▶ Aim of the task: From the data below, copy each line that includes the word "yellow".

▶ Shape state change listings:
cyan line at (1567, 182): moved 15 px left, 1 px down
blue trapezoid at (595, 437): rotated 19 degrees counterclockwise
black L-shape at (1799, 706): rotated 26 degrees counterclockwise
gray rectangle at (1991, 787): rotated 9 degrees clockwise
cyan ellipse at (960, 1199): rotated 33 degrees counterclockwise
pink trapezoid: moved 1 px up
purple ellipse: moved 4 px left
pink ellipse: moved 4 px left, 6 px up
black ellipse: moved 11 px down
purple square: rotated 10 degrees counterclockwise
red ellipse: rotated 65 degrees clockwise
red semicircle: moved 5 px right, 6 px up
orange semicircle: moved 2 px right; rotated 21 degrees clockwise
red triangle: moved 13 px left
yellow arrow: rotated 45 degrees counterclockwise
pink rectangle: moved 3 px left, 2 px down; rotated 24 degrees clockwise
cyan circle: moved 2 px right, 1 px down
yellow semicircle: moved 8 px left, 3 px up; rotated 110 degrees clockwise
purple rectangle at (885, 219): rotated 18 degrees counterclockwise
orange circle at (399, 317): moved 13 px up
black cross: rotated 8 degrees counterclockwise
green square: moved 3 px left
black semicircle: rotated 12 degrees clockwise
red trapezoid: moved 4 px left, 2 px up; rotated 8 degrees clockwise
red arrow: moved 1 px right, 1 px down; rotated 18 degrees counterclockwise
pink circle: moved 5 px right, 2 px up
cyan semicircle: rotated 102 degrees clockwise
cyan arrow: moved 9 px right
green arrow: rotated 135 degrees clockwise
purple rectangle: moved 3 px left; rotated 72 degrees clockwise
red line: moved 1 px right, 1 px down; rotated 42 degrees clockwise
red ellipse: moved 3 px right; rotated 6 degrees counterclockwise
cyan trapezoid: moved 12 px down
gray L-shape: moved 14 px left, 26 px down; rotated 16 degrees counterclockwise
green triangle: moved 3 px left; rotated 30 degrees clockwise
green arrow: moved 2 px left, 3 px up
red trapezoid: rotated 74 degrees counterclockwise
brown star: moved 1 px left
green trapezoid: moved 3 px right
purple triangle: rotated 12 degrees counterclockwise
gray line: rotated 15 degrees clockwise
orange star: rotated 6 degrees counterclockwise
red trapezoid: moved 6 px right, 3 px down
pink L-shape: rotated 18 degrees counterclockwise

▶ Task result:
yellow arrow: rotated 45 degrees counterclockwise
yellow semicircle: moved 8 px left, 3 px up; rotated 110 degrees clockwise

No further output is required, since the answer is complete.